**Brief:**
Copy each line of the records below that has "rotated" in it.

[Shape position updates]

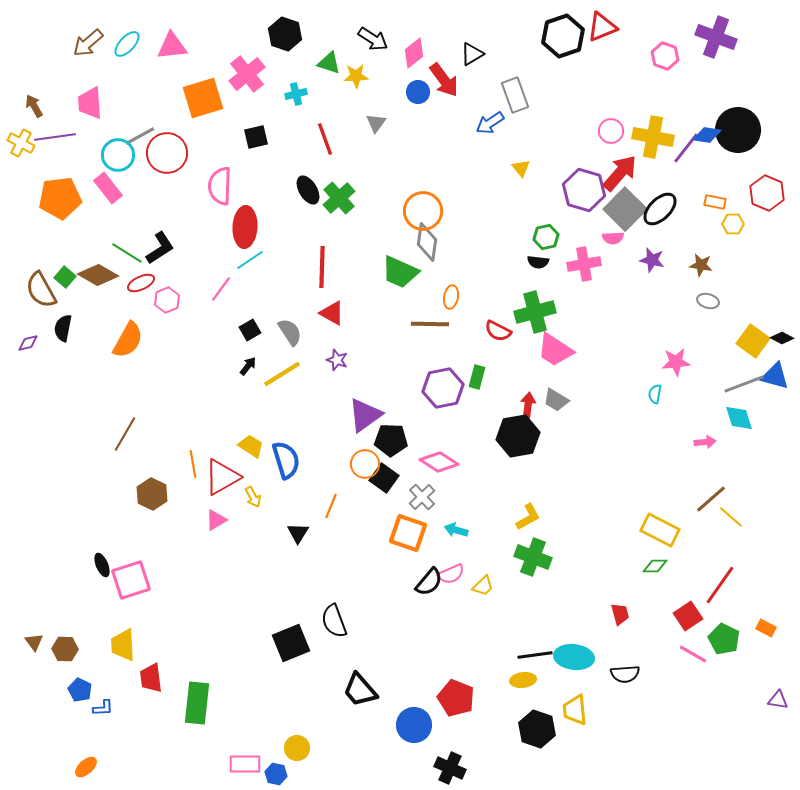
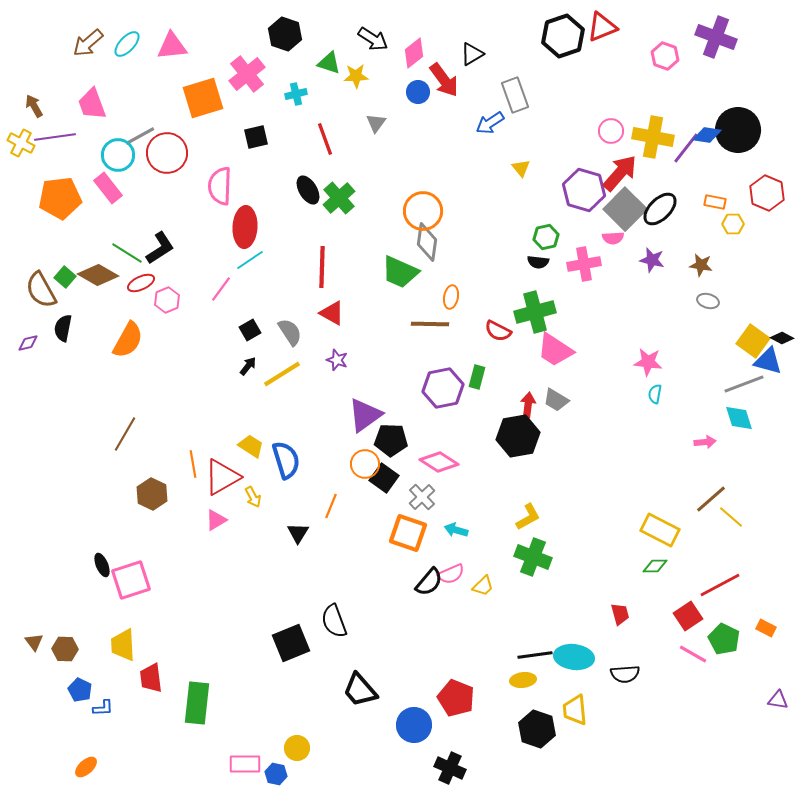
pink trapezoid at (90, 103): moved 2 px right, 1 px down; rotated 16 degrees counterclockwise
pink star at (676, 362): moved 28 px left; rotated 12 degrees clockwise
blue triangle at (775, 376): moved 7 px left, 15 px up
red line at (720, 585): rotated 27 degrees clockwise
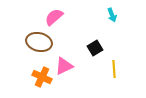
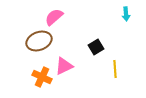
cyan arrow: moved 14 px right, 1 px up; rotated 16 degrees clockwise
brown ellipse: moved 1 px up; rotated 35 degrees counterclockwise
black square: moved 1 px right, 1 px up
yellow line: moved 1 px right
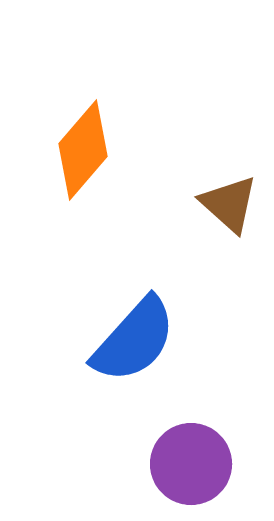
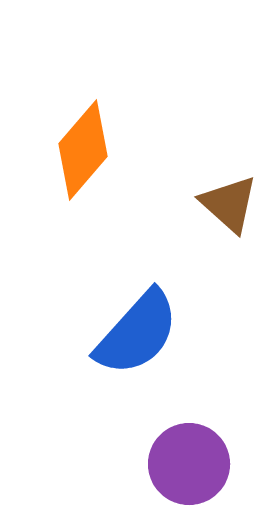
blue semicircle: moved 3 px right, 7 px up
purple circle: moved 2 px left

**Worked solution:**
pink trapezoid at (90, 103): moved 2 px right, 1 px down; rotated 16 degrees counterclockwise
pink star at (676, 362): moved 28 px left; rotated 12 degrees clockwise
red line at (720, 585): rotated 27 degrees clockwise
cyan arrow: moved 14 px right, 1 px up; rotated 16 degrees clockwise
brown ellipse: moved 1 px up; rotated 35 degrees counterclockwise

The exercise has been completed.